**Problem to solve**: Please reproduce the entries exactly as they appear below, but not the pictures.

(Items listed in a dataset)
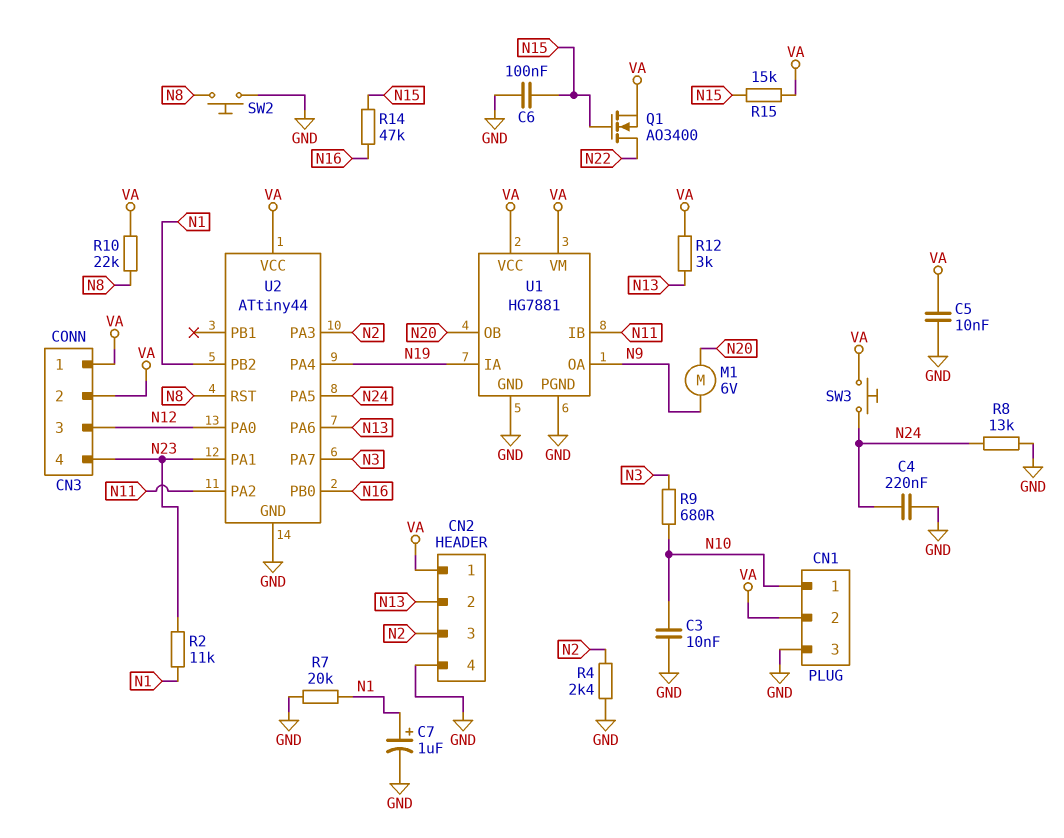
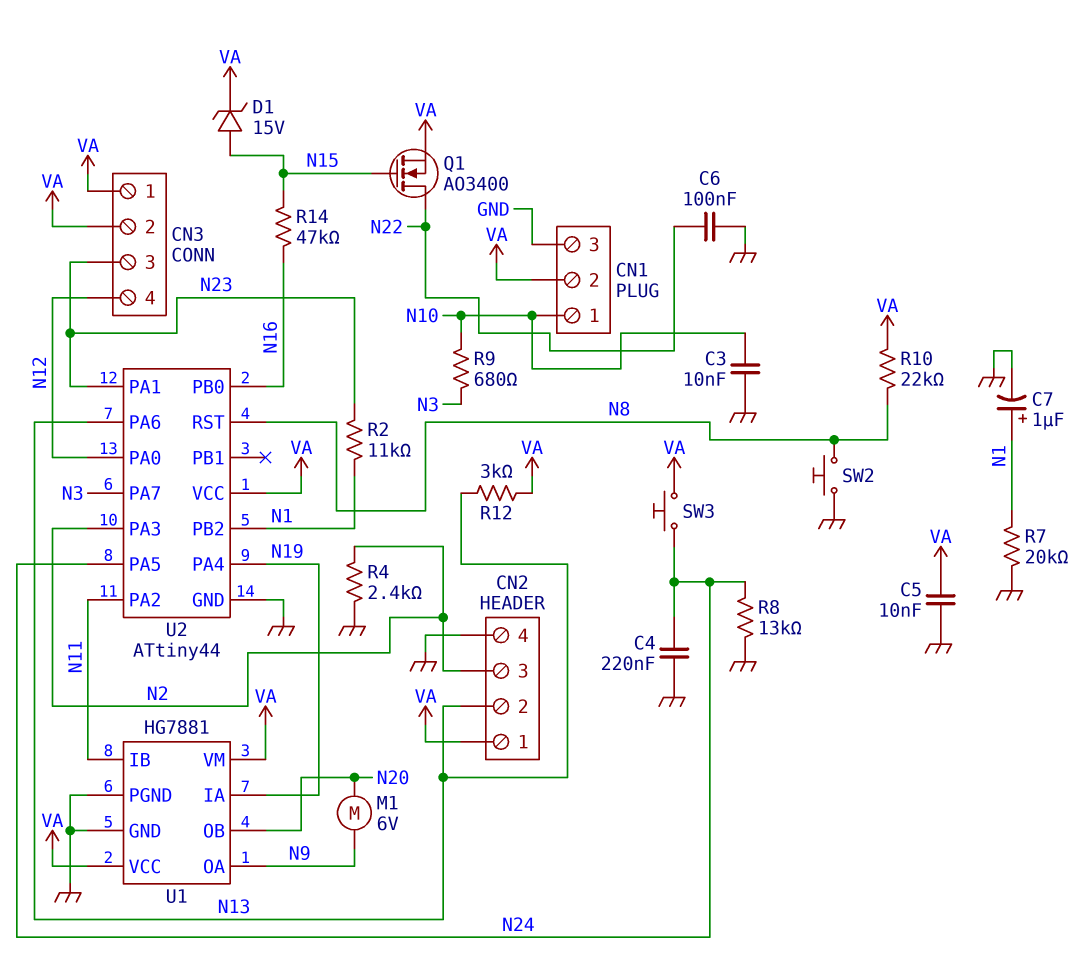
C6: 100nF (GND, N15) -> 100nF (GND, N22)
CN3 pin 3: N12 -> N23
CN3 pin 4: N23 -> N12
D1: none -> zener 15V (A N15, K VA)
R15: 15k (N15, VA) -> none

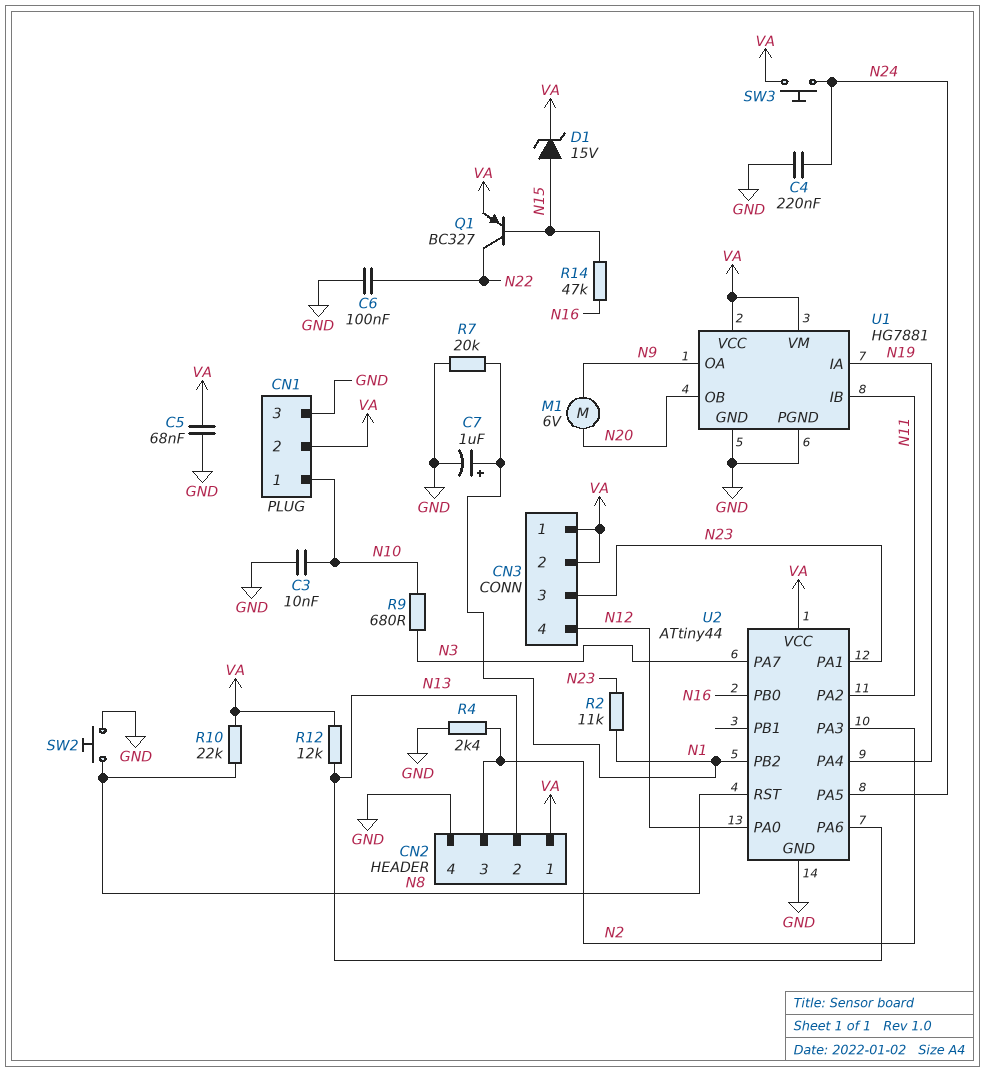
C5: 10nF (GND, VA) -> 68nF (GND, VA)
Q1: NMOS AO3400 (G N15, D N22, S VA) -> PNP BC327 (B N15, C N22, E VA)
R8: 13k (GND, N24) -> none
R12: 3k (N13, VA) -> 12k (N13, VA)

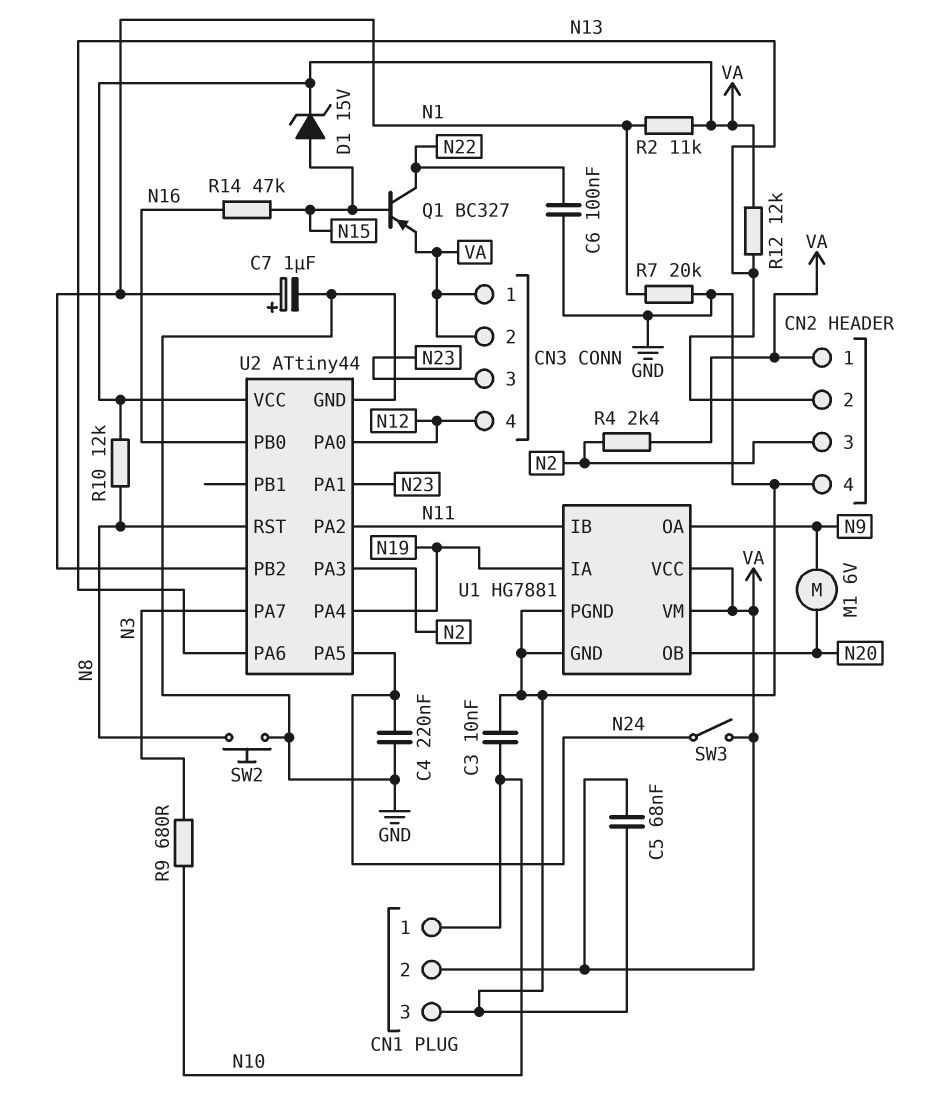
R2: 11k (N1, N23) -> 11k (N1, VA)
R4: 2.4k (GND, N2) -> 2.4k (N2, VA)
R10: 22k (N8, VA) -> 12k (N8, VA)
SW3: button (N24, VA) -> switch (N24, VA)

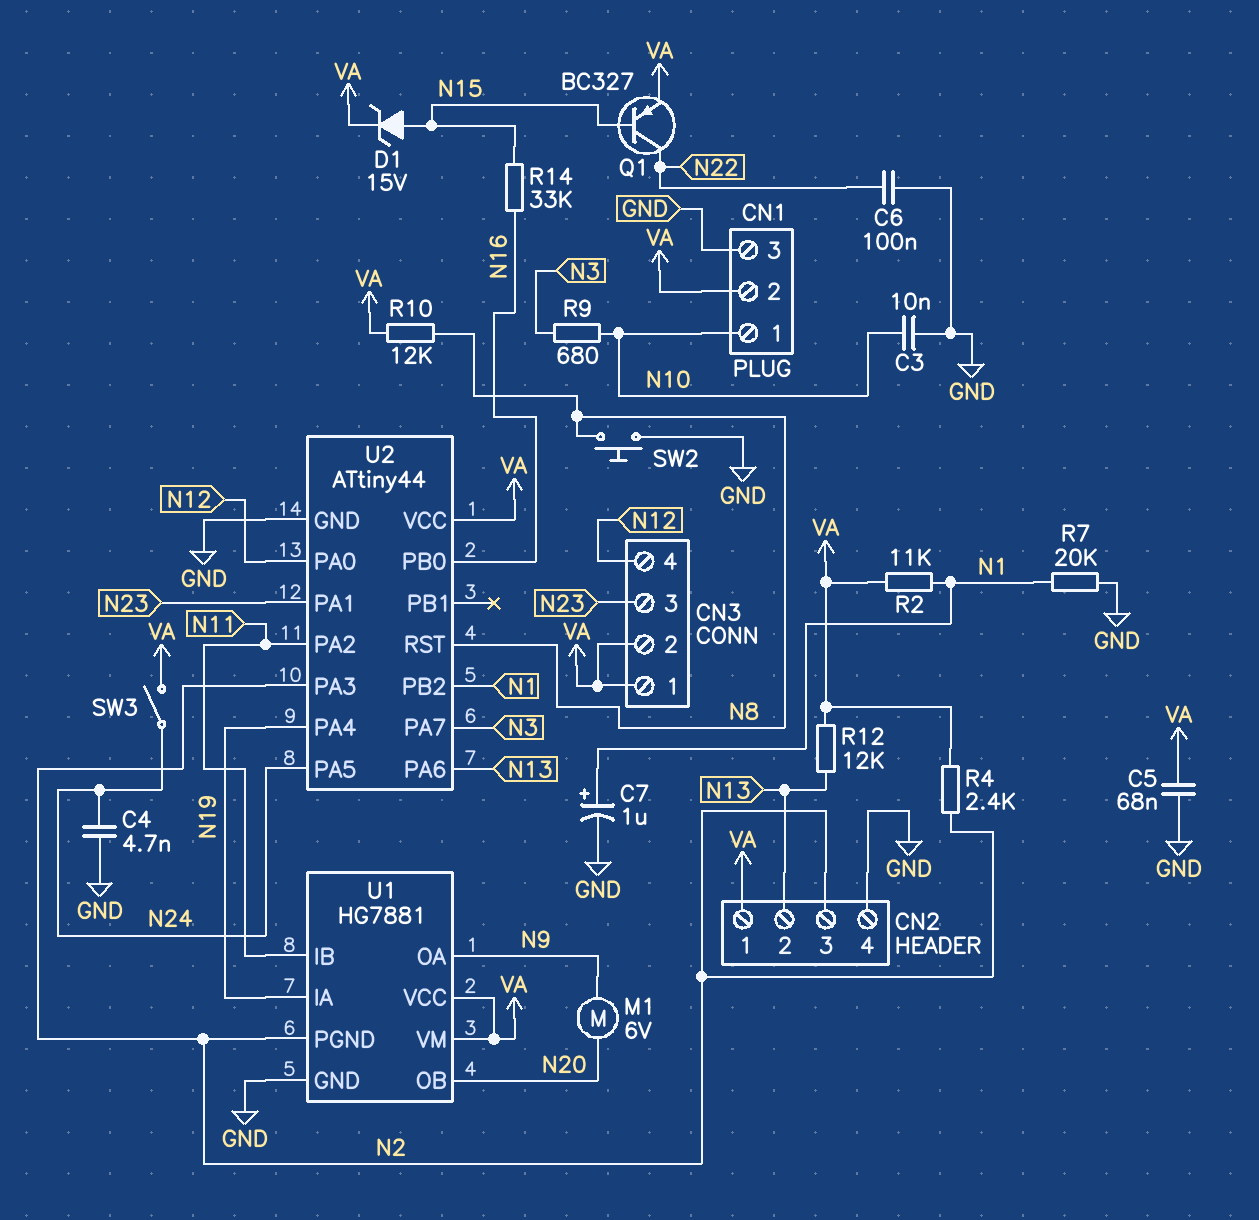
C4: 220nF (GND, N24) -> 4.7nF (GND, N24)
R14: 47k (N15, N16) -> 33k (N15, N16)
U1 pin PGND: GND -> N2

**Answer for this exercise**:
C6: 100nF (GND, N15) -> 100nF (GND, N22)
CN3 pin 3: N12 -> N23
CN3 pin 4: N23 -> N12
D1: none -> zener 15V (A N15, K VA)
R15: 15k (N15, VA) -> none

C5: 10nF (GND, VA) -> 68nF (GND, VA)
Q1: NMOS AO3400 (G N15, D N22, S VA) -> PNP BC327 (B N15, C N22, E VA)
R8: 13k (GND, N24) -> none
R12: 3k (N13, VA) -> 12k (N13, VA)

R2: 11k (N1, N23) -> 11k (N1, VA)
R4: 2.4k (GND, N2) -> 2.4k (N2, VA)
R10: 22k (N8, VA) -> 12k (N8, VA)
SW3: button (N24, VA) -> switch (N24, VA)

C4: 220nF (GND, N24) -> 4.7nF (GND, N24)
R14: 47k (N15, N16) -> 33k (N15, N16)
U1 pin PGND: GND -> N2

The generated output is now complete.